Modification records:
*** Begin section ***
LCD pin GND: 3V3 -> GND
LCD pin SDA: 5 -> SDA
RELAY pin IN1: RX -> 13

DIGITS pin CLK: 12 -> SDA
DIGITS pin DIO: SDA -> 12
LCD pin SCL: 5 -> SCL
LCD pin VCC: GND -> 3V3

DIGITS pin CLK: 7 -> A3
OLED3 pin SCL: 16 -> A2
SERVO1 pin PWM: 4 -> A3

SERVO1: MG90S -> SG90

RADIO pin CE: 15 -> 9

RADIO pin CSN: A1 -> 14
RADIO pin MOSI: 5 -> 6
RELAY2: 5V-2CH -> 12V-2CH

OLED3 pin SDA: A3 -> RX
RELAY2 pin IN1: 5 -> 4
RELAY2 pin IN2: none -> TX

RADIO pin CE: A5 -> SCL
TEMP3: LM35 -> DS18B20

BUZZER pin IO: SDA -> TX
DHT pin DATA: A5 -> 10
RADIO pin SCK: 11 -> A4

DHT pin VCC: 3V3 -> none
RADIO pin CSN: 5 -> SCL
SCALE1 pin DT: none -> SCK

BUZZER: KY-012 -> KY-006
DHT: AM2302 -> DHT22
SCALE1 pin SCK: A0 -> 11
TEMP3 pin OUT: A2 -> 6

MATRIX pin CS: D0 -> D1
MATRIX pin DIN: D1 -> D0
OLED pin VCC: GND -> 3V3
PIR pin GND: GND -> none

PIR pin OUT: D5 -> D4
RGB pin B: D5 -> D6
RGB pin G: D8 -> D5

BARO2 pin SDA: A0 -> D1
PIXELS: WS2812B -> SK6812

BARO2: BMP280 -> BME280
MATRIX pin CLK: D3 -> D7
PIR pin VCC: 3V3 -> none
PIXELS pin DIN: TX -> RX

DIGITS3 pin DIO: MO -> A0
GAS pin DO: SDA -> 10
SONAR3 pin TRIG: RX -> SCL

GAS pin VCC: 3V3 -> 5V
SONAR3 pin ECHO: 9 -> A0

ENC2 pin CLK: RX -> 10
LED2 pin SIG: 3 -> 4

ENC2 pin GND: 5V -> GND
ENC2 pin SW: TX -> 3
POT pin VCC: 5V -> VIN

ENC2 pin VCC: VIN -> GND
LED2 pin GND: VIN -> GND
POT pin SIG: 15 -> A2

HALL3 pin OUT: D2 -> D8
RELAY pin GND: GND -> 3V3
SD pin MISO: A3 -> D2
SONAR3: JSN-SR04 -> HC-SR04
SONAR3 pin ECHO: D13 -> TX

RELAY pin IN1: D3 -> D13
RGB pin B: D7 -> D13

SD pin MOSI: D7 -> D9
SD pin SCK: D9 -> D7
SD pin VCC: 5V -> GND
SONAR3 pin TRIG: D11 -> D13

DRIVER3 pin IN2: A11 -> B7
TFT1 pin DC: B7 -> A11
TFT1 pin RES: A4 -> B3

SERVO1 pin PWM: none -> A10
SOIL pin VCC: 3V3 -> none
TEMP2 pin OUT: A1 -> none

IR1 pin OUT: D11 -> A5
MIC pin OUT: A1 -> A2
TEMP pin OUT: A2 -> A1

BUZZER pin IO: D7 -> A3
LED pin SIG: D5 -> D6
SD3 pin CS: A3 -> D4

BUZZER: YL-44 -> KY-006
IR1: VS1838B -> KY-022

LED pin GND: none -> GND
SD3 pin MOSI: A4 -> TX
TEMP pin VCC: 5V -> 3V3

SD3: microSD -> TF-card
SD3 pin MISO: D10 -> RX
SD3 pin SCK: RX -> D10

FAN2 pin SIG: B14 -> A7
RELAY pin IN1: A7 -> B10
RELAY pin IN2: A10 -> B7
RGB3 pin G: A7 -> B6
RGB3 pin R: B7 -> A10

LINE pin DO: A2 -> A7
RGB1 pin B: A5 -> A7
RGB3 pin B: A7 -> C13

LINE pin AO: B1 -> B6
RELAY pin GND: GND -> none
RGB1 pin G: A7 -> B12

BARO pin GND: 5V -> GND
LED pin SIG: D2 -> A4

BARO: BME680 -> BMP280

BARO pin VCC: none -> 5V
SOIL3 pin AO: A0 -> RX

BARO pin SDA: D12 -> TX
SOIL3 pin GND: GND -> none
*** End section ***
▶ _Exercise goal_
All entries should be transcribed verbatim.

▶ _Solution_
LCD pin GND: 3V3 -> GND
LCD pin SDA: 5 -> SDA
RELAY pin IN1: RX -> 13

DIGITS pin CLK: 12 -> SDA
DIGITS pin DIO: SDA -> 12
LCD pin SCL: 5 -> SCL
LCD pin VCC: GND -> 3V3

DIGITS pin CLK: 7 -> A3
OLED3 pin SCL: 16 -> A2
SERVO1 pin PWM: 4 -> A3

SERVO1: MG90S -> SG90

RADIO pin CE: 15 -> 9

RADIO pin CSN: A1 -> 14
RADIO pin MOSI: 5 -> 6
RELAY2: 5V-2CH -> 12V-2CH

OLED3 pin SDA: A3 -> RX
RELAY2 pin IN1: 5 -> 4
RELAY2 pin IN2: none -> TX

RADIO pin CE: A5 -> SCL
TEMP3: LM35 -> DS18B20

BUZZER pin IO: SDA -> TX
DHT pin DATA: A5 -> 10
RADIO pin SCK: 11 -> A4

DHT pin VCC: 3V3 -> none
RADIO pin CSN: 5 -> SCL
SCALE1 pin DT: none -> SCK

BUZZER: KY-012 -> KY-006
DHT: AM2302 -> DHT22
SCALE1 pin SCK: A0 -> 11
TEMP3 pin OUT: A2 -> 6

MATRIX pin CS: D0 -> D1
MATRIX pin DIN: D1 -> D0
OLED pin VCC: GND -> 3V3
PIR pin GND: GND -> none

PIR pin OUT: D5 -> D4
RGB pin B: D5 -> D6
RGB pin G: D8 -> D5

BARO2 pin SDA: A0 -> D1
PIXELS: WS2812B -> SK6812

BARO2: BMP280 -> BME280
MATRIX pin CLK: D3 -> D7
PIR pin VCC: 3V3 -> none
PIXELS pin DIN: TX -> RX

DIGITS3 pin DIO: MO -> A0
GAS pin DO: SDA -> 10
SONAR3 pin TRIG: RX -> SCL

GAS pin VCC: 3V3 -> 5V
SONAR3 pin ECHO: 9 -> A0

ENC2 pin CLK: RX -> 10
LED2 pin SIG: 3 -> 4

ENC2 pin GND: 5V -> GND
ENC2 pin SW: TX -> 3
POT pin VCC: 5V -> VIN

ENC2 pin VCC: VIN -> GND
LED2 pin GND: VIN -> GND
POT pin SIG: 15 -> A2

HALL3 pin OUT: D2 -> D8
RELAY pin GND: GND -> 3V3
SD pin MISO: A3 -> D2
SONAR3: JSN-SR04 -> HC-SR04
SONAR3 pin ECHO: D13 -> TX

RELAY pin IN1: D3 -> D13
RGB pin B: D7 -> D13

SD pin MOSI: D7 -> D9
SD pin SCK: D9 -> D7
SD pin VCC: 5V -> GND
SONAR3 pin TRIG: D11 -> D13

DRIVER3 pin IN2: A11 -> B7
TFT1 pin DC: B7 -> A11
TFT1 pin RES: A4 -> B3

SERVO1 pin PWM: none -> A10
SOIL pin VCC: 3V3 -> none
TEMP2 pin OUT: A1 -> none

IR1 pin OUT: D11 -> A5
MIC pin OUT: A1 -> A2
TEMP pin OUT: A2 -> A1

BUZZER pin IO: D7 -> A3
LED pin SIG: D5 -> D6
SD3 pin CS: A3 -> D4

BUZZER: YL-44 -> KY-006
IR1: VS1838B -> KY-022

LED pin GND: none -> GND
SD3 pin MOSI: A4 -> TX
TEMP pin VCC: 5V -> 3V3

SD3: microSD -> TF-card
SD3 pin MISO: D10 -> RX
SD3 pin SCK: RX -> D10

FAN2 pin SIG: B14 -> A7
RELAY pin IN1: A7 -> B10
RELAY pin IN2: A10 -> B7
RGB3 pin G: A7 -> B6
RGB3 pin R: B7 -> A10

LINE pin DO: A2 -> A7
RGB1 pin B: A5 -> A7
RGB3 pin B: A7 -> C13

LINE pin AO: B1 -> B6
RELAY pin GND: GND -> none
RGB1 pin G: A7 -> B12

BARO pin GND: 5V -> GND
LED pin SIG: D2 -> A4

BARO: BME680 -> BMP280

BARO pin VCC: none -> 5V
SOIL3 pin AO: A0 -> RX

BARO pin SDA: D12 -> TX
SOIL3 pin GND: GND -> none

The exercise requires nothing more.